▸ WHAT IS EXPECTED
Your answer is the lines below, exactly, from the one that contains "filing cabinet: (143, 121)" through the one that contains "plant: (391, 643) -> (498, 293), added", both included.

———

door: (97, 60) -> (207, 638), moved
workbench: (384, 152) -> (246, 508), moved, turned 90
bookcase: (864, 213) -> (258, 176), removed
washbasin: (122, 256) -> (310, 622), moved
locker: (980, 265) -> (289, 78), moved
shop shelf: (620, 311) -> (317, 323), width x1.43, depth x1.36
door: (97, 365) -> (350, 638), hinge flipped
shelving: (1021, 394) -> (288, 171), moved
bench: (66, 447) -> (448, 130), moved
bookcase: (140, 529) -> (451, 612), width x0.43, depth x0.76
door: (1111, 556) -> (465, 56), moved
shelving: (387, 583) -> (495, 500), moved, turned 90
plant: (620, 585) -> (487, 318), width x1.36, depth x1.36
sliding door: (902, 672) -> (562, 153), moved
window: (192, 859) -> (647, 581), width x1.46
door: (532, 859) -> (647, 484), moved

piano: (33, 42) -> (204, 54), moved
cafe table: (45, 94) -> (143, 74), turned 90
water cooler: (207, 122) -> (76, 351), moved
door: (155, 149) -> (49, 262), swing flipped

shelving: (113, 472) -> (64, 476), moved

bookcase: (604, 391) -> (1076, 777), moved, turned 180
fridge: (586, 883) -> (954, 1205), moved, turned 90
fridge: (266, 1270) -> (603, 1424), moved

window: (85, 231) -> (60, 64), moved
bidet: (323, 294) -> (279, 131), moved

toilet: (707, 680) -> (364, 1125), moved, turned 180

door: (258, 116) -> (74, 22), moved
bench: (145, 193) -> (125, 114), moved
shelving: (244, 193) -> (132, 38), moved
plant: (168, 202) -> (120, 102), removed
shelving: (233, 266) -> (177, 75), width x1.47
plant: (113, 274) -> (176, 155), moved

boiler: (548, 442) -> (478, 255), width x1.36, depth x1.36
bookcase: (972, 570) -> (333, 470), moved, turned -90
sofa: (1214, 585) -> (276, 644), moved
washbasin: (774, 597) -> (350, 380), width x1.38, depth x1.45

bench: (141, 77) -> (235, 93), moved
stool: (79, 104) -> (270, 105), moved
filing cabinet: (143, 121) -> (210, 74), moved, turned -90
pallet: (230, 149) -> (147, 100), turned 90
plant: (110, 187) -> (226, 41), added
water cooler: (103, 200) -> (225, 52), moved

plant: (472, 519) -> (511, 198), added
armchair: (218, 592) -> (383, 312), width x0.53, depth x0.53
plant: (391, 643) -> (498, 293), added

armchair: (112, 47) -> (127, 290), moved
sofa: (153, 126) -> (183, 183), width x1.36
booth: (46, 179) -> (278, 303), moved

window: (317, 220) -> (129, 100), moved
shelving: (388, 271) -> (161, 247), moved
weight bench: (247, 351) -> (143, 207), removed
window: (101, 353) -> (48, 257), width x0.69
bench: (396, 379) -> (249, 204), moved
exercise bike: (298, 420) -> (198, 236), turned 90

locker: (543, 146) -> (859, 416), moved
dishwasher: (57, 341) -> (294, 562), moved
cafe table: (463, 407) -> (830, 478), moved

———

▸ ANSWER BELOW
filing cabinet: (143, 121) -> (210, 74), moved, turned -90
pallet: (230, 149) -> (147, 100), turned 90
plant: (110, 187) -> (226, 41), added
water cooler: (103, 200) -> (225, 52), moved

plant: (472, 519) -> (511, 198), added
armchair: (218, 592) -> (383, 312), width x0.53, depth x0.53
plant: (391, 643) -> (498, 293), added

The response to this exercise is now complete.